■ Task description ■
Transcribe all of the material below line for line, without changing anything.

■ Raw records ■
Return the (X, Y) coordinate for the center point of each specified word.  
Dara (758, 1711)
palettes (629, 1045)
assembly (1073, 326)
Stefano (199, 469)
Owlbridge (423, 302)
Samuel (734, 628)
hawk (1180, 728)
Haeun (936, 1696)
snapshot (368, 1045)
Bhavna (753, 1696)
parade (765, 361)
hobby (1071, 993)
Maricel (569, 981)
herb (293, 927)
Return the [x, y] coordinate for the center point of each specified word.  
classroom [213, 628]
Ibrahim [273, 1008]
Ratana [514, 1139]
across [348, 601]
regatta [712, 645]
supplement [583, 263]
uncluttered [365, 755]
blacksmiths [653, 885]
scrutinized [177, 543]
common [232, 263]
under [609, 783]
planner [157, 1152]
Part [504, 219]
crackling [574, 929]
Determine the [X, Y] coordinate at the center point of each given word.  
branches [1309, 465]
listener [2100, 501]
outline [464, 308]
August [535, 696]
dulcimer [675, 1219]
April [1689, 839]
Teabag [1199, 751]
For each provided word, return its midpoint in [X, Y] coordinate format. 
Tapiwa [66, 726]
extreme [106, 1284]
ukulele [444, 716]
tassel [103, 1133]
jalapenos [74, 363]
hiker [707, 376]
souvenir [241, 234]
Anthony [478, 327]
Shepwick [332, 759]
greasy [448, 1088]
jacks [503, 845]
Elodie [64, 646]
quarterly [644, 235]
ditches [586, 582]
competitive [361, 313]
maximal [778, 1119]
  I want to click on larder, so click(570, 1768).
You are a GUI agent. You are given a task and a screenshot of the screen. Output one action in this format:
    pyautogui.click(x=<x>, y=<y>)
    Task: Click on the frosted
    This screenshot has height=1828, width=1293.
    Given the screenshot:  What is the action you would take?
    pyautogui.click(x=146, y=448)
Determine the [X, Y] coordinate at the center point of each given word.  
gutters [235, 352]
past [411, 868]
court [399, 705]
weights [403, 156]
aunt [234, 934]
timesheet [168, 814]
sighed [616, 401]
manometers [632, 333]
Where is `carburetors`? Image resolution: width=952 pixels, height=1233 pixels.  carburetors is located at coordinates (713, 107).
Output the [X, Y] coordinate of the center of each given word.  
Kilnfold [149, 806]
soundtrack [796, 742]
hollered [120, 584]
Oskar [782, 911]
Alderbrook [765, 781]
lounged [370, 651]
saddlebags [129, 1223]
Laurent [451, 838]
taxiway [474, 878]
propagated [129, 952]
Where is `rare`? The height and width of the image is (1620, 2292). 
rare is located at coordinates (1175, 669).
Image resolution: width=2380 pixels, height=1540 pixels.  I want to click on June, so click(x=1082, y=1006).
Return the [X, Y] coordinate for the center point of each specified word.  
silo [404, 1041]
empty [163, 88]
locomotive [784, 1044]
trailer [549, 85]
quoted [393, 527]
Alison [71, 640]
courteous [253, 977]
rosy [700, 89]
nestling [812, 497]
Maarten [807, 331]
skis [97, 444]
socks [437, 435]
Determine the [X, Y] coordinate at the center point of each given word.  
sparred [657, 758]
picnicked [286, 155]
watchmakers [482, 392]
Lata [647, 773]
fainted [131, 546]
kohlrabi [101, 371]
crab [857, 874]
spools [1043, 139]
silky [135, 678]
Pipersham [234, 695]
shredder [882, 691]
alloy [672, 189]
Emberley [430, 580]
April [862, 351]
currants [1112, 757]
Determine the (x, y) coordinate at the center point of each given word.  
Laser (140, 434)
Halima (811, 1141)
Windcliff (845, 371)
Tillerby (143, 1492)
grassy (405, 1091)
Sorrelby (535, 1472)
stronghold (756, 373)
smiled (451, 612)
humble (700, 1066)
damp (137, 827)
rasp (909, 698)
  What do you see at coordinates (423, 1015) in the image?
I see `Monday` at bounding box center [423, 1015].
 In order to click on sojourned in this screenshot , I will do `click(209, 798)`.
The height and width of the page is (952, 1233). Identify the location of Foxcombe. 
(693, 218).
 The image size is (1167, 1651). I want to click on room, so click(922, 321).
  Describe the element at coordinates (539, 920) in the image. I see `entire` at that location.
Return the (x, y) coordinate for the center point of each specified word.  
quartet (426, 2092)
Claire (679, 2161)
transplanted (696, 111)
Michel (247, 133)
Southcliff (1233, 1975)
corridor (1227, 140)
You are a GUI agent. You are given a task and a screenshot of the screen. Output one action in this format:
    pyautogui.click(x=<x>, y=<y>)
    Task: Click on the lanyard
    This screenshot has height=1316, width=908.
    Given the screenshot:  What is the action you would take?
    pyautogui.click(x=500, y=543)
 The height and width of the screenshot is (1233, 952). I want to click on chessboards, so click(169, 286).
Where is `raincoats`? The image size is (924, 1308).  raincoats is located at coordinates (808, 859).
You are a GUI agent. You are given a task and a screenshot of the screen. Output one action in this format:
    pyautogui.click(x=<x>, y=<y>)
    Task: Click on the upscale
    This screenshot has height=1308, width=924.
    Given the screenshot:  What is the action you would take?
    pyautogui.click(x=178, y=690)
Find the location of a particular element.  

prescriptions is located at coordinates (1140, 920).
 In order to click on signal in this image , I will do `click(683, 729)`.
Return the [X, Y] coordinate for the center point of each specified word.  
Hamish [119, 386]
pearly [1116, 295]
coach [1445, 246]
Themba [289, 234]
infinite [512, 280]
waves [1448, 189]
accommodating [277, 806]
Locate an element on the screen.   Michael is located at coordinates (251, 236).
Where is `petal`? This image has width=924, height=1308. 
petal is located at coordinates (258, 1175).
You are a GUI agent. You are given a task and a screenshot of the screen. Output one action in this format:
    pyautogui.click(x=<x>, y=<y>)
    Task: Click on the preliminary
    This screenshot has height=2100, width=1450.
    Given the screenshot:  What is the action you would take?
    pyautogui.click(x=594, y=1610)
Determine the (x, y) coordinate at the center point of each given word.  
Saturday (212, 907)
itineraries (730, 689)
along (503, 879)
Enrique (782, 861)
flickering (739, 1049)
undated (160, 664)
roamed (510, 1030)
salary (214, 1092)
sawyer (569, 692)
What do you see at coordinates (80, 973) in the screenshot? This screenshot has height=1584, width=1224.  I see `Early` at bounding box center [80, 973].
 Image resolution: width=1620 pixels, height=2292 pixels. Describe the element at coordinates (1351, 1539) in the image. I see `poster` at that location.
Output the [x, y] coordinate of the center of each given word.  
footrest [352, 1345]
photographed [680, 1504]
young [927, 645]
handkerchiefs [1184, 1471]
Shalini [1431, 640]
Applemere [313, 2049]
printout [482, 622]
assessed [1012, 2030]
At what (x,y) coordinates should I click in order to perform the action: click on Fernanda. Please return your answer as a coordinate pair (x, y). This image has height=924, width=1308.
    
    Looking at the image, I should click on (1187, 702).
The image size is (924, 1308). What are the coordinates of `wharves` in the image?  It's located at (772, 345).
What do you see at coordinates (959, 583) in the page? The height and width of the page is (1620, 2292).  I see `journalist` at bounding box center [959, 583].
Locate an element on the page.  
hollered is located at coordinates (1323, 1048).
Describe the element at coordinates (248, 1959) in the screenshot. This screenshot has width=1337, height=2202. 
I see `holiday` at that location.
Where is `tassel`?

■ Task solution ■
Return the (X, Y) coordinate for the center point of each specified word.  
Dara (758, 1711)
palettes (629, 1045)
assembly (1073, 326)
Stefano (199, 469)
Owlbridge (423, 302)
Samuel (734, 628)
hawk (1180, 728)
Haeun (936, 1696)
snapshot (368, 1045)
Bhavna (753, 1696)
parade (765, 361)
hobby (1071, 993)
Maricel (569, 981)
herb (293, 927)
Return the [x, y] coordinate for the center point of each specified word.  
classroom [213, 628]
Ibrahim [273, 1008]
Ratana [514, 1139]
across [348, 601]
regatta [712, 645]
supplement [583, 263]
uncluttered [365, 755]
blacksmiths [653, 885]
scrutinized [177, 543]
common [232, 263]
under [609, 783]
planner [157, 1152]
Part [504, 219]
crackling [574, 929]
Determine the [X, Y] coordinate at the center point of each given word.  
branches [1309, 465]
listener [2100, 501]
outline [464, 308]
August [535, 696]
dulcimer [675, 1219]
April [1689, 839]
Teabag [1199, 751]
For each provided word, return its midpoint in [X, Y] coordinate format. 
Tapiwa [66, 726]
extreme [106, 1284]
ukulele [444, 716]
tassel [103, 1133]
jalapenos [74, 363]
hiker [707, 376]
souvenir [241, 234]
Anthony [478, 327]
Shepwick [332, 759]
greasy [448, 1088]
jacks [503, 845]
Elodie [64, 646]
quarterly [644, 235]
ditches [586, 582]
competitive [361, 313]
maximal [778, 1119]
  I want to click on larder, so click(570, 1768).
You are a GUI agent. You are given a task and a screenshot of the screen. Output one action in this format:
    pyautogui.click(x=<x>, y=<y>)
    Task: Click on the frosted
    This screenshot has height=1828, width=1293.
    Given the screenshot:  What is the action you would take?
    pyautogui.click(x=146, y=448)
Determine the [X, Y] coordinate at the center point of each given word.  
gutters [235, 352]
past [411, 868]
court [399, 705]
weights [403, 156]
aunt [234, 934]
timesheet [168, 814]
sighed [616, 401]
manometers [632, 333]
Where is `carburetors`? Image resolution: width=952 pixels, height=1233 pixels.  carburetors is located at coordinates (713, 107).
Output the [X, Y] coordinate of the center of each given word.  
Kilnfold [149, 806]
soundtrack [796, 742]
hollered [120, 584]
Oskar [782, 911]
Alderbrook [765, 781]
lounged [370, 651]
saddlebags [129, 1223]
Laurent [451, 838]
taxiway [474, 878]
propagated [129, 952]
Where is `rare`? The height and width of the image is (1620, 2292). 
rare is located at coordinates (1175, 669).
Image resolution: width=2380 pixels, height=1540 pixels.  I want to click on June, so click(x=1082, y=1006).
Return the [X, Y] coordinate for the center point of each specified word.  
silo [404, 1041]
empty [163, 88]
locomotive [784, 1044]
trailer [549, 85]
quoted [393, 527]
Alison [71, 640]
courteous [253, 977]
rosy [700, 89]
nestling [812, 497]
Maarten [807, 331]
skis [97, 444]
socks [437, 435]
Determine the [X, Y] coordinate at the center point of each given word.  
sparred [657, 758]
picnicked [286, 155]
watchmakers [482, 392]
Lata [647, 773]
fainted [131, 546]
kohlrabi [101, 371]
crab [857, 874]
spools [1043, 139]
silky [135, 678]
Pipersham [234, 695]
shredder [882, 691]
alloy [672, 189]
Emberley [430, 580]
April [862, 351]
currants [1112, 757]
Determine the (x, y) coordinate at the center point of each given word.  
Laser (140, 434)
Halima (811, 1141)
Windcliff (845, 371)
Tillerby (143, 1492)
grassy (405, 1091)
Sorrelby (535, 1472)
stronghold (756, 373)
smiled (451, 612)
humble (700, 1066)
damp (137, 827)
rasp (909, 698)
  What do you see at coordinates (423, 1015) in the image?
I see `Monday` at bounding box center [423, 1015].
 In order to click on sojourned in this screenshot , I will do `click(209, 798)`.
The height and width of the page is (952, 1233). Identify the location of Foxcombe. 
(693, 218).
 The image size is (1167, 1651). I want to click on room, so click(922, 321).
  Describe the element at coordinates (539, 920) in the image. I see `entire` at that location.
Return the (x, y) coordinate for the center point of each specified word.  
quartet (426, 2092)
Claire (679, 2161)
transplanted (696, 111)
Michel (247, 133)
Southcliff (1233, 1975)
corridor (1227, 140)
You are a GUI agent. You are given a task and a screenshot of the screen. Output one action in this format:
    pyautogui.click(x=<x>, y=<y>)
    Task: Click on the lanyard
    This screenshot has height=1316, width=908.
    Given the screenshot:  What is the action you would take?
    pyautogui.click(x=500, y=543)
 The height and width of the screenshot is (1233, 952). I want to click on chessboards, so click(169, 286).
Where is `raincoats`? The image size is (924, 1308).  raincoats is located at coordinates (808, 859).
You are a GUI agent. You are given a task and a screenshot of the screen. Output one action in this format:
    pyautogui.click(x=<x>, y=<y>)
    Task: Click on the upscale
    This screenshot has height=1308, width=924.
    Given the screenshot:  What is the action you would take?
    pyautogui.click(x=178, y=690)
Find the location of a particular element.  

prescriptions is located at coordinates (1140, 920).
 In order to click on signal in this image , I will do `click(683, 729)`.
Return the [X, Y] coordinate for the center point of each specified word.  
Hamish [119, 386]
pearly [1116, 295]
coach [1445, 246]
Themba [289, 234]
infinite [512, 280]
waves [1448, 189]
accommodating [277, 806]
Locate an element on the screen.   Michael is located at coordinates (251, 236).
Where is `petal`? This image has width=924, height=1308. 
petal is located at coordinates (258, 1175).
You are a GUI agent. You are given a task and a screenshot of the screen. Output one action in this format:
    pyautogui.click(x=<x>, y=<y>)
    Task: Click on the preliminary
    This screenshot has height=2100, width=1450.
    Given the screenshot:  What is the action you would take?
    pyautogui.click(x=594, y=1610)
Determine the (x, y) coordinate at the center point of each given word.  
Saturday (212, 907)
itineraries (730, 689)
along (503, 879)
Enrique (782, 861)
flickering (739, 1049)
undated (160, 664)
roamed (510, 1030)
salary (214, 1092)
sawyer (569, 692)
What do you see at coordinates (80, 973) in the screenshot? This screenshot has height=1584, width=1224.  I see `Early` at bounding box center [80, 973].
 Image resolution: width=1620 pixels, height=2292 pixels. Describe the element at coordinates (1351, 1539) in the image. I see `poster` at that location.
Output the [x, y] coordinate of the center of each given word.  
footrest [352, 1345]
photographed [680, 1504]
young [927, 645]
handkerchiefs [1184, 1471]
Shalini [1431, 640]
Applemere [313, 2049]
printout [482, 622]
assessed [1012, 2030]
At what (x,y) coordinates should I click in order to perform the action: click on Fernanda. Please return your answer as a coordinate pair (x, y). This image has height=924, width=1308.
    
    Looking at the image, I should click on (1187, 702).
The image size is (924, 1308). What are the coordinates of `wharves` in the image?  It's located at (772, 345).
What do you see at coordinates (959, 583) in the page? The height and width of the page is (1620, 2292).  I see `journalist` at bounding box center [959, 583].
Locate an element on the page.  
hollered is located at coordinates (1323, 1048).
Describe the element at coordinates (248, 1959) in the screenshot. This screenshot has width=1337, height=2202. 
I see `holiday` at that location.
Where is `tassel`?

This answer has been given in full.